Problem to work on >> Pull every line from the records that has the word "none" in it.

The records >>
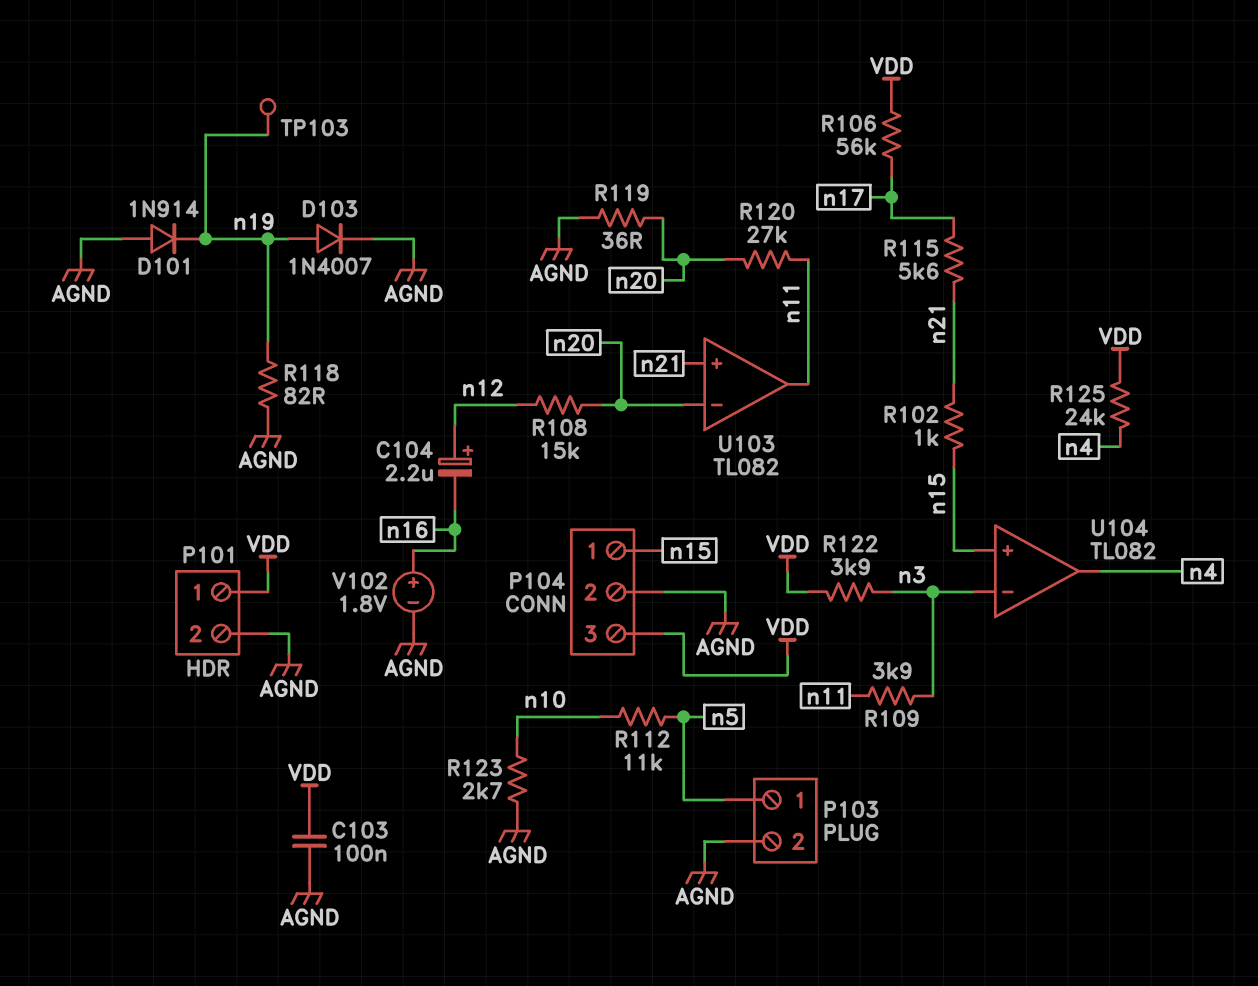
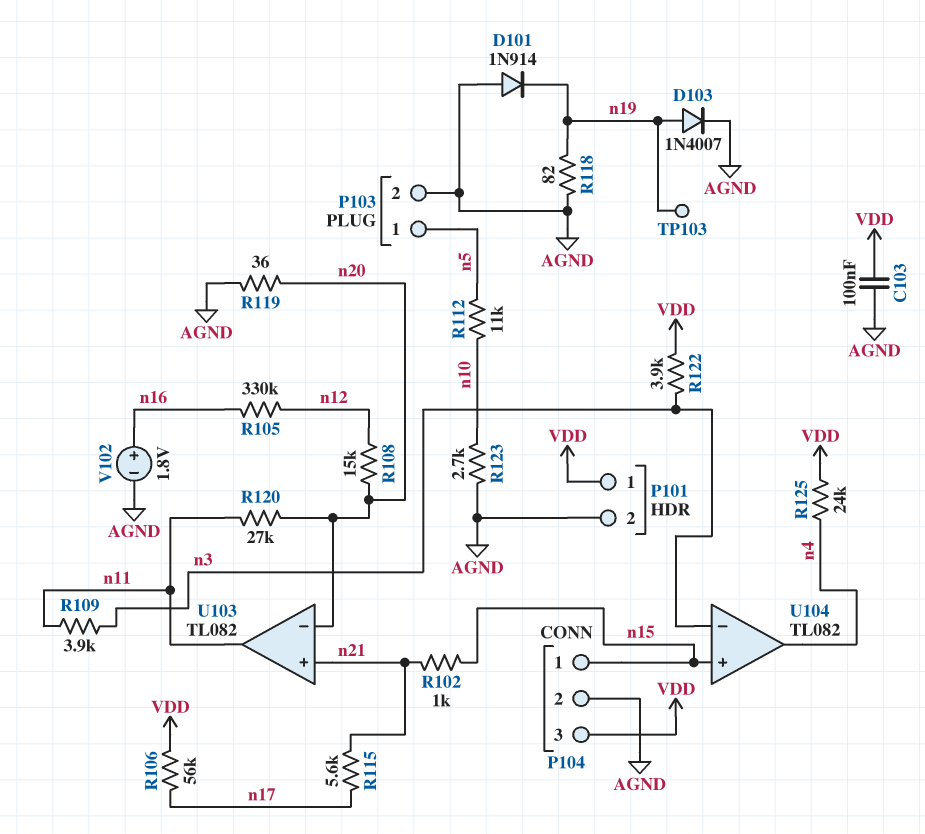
C104: 2.2uF (plus n12, minus n16) -> none
R105: none -> 330k (n12, n16)

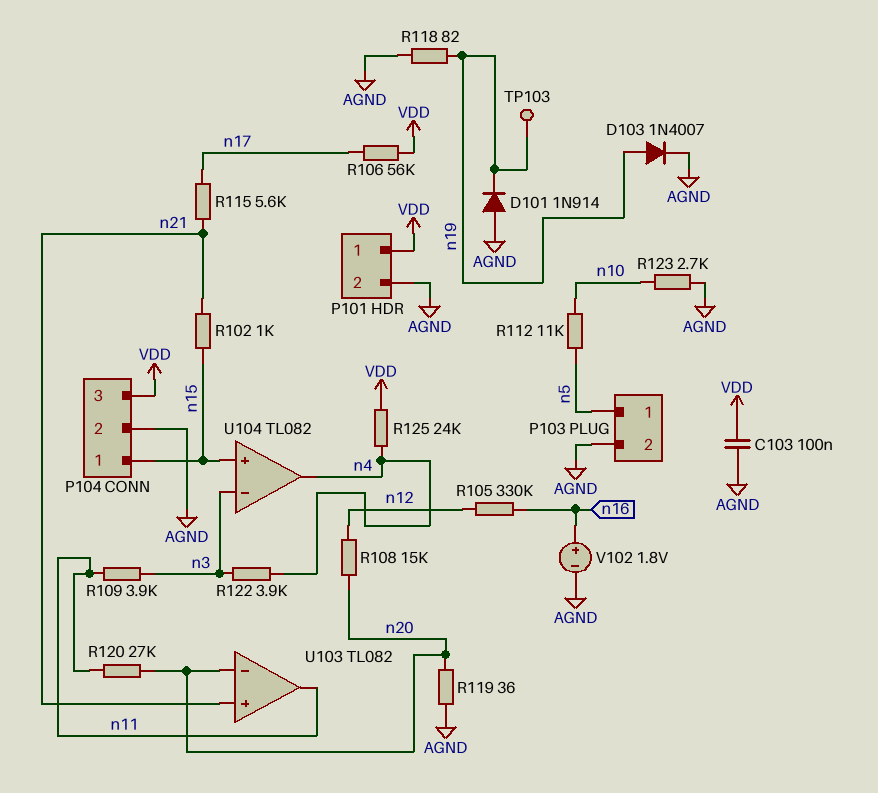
R122: 3.9k (VDD, n3) -> 3.9k (n3, n4)

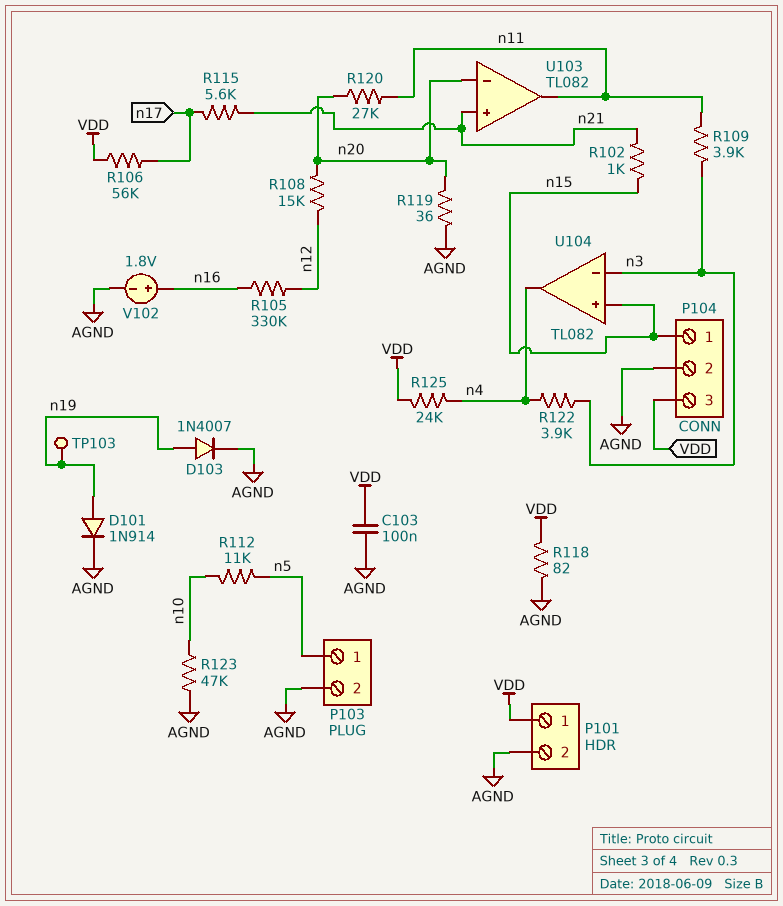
D101: diode 1N914 (A AGND, K n19) -> diode 1N914 (A n19, K AGND)
R118: 82 (AGND, n19) -> 82 (AGND, VDD)
R123: 2.7k (AGND, n10) -> 47k (AGND, n10)

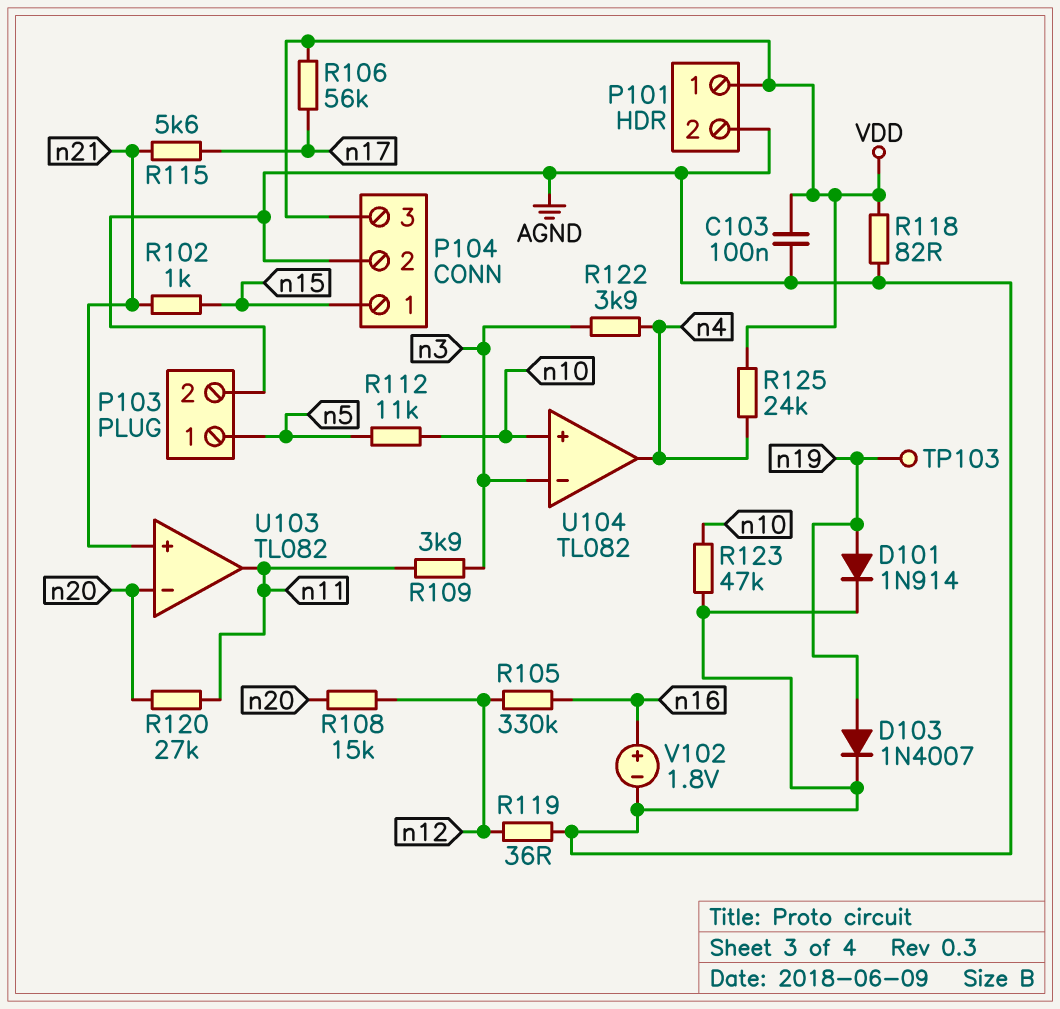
R119: 36 (AGND, n20) -> 36 (AGND, n12)
U104 pin in+: n15 -> n10

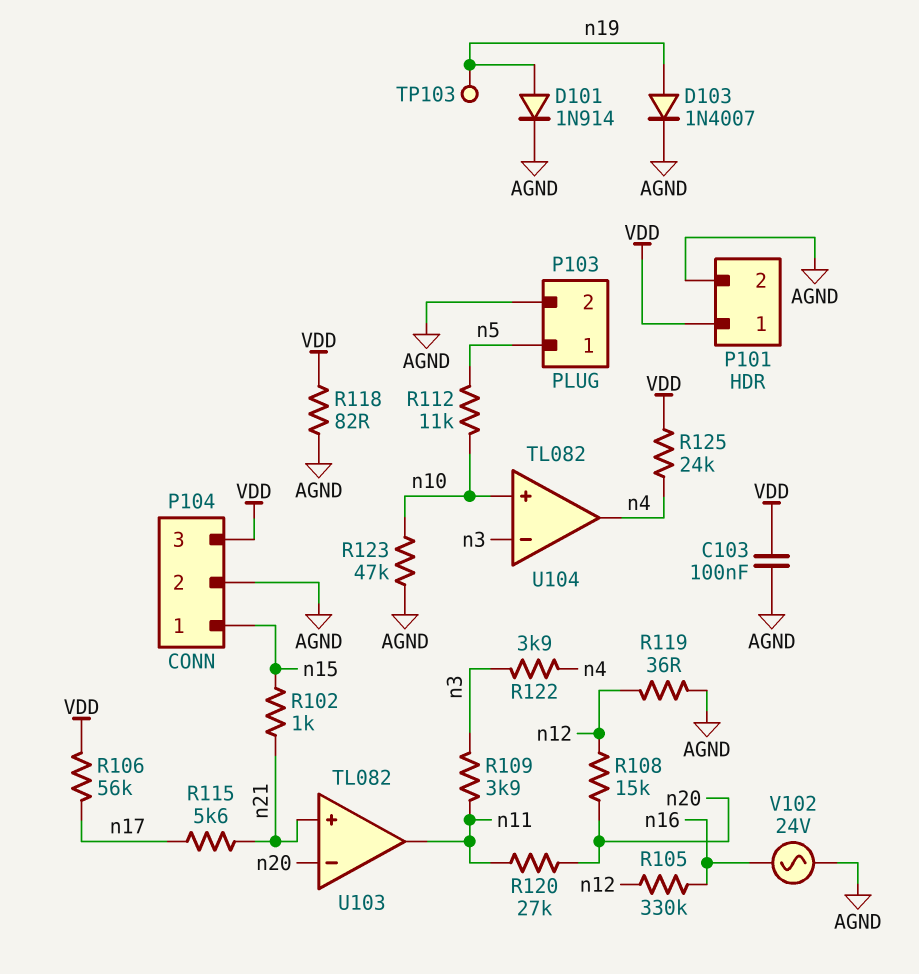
V102: 1.8V (plus n16, minus AGND) -> AC 24V (AGND, n16)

Response for this exercise >>
C104: 2.2uF (plus n12, minus n16) -> none
R105: none -> 330k (n12, n16)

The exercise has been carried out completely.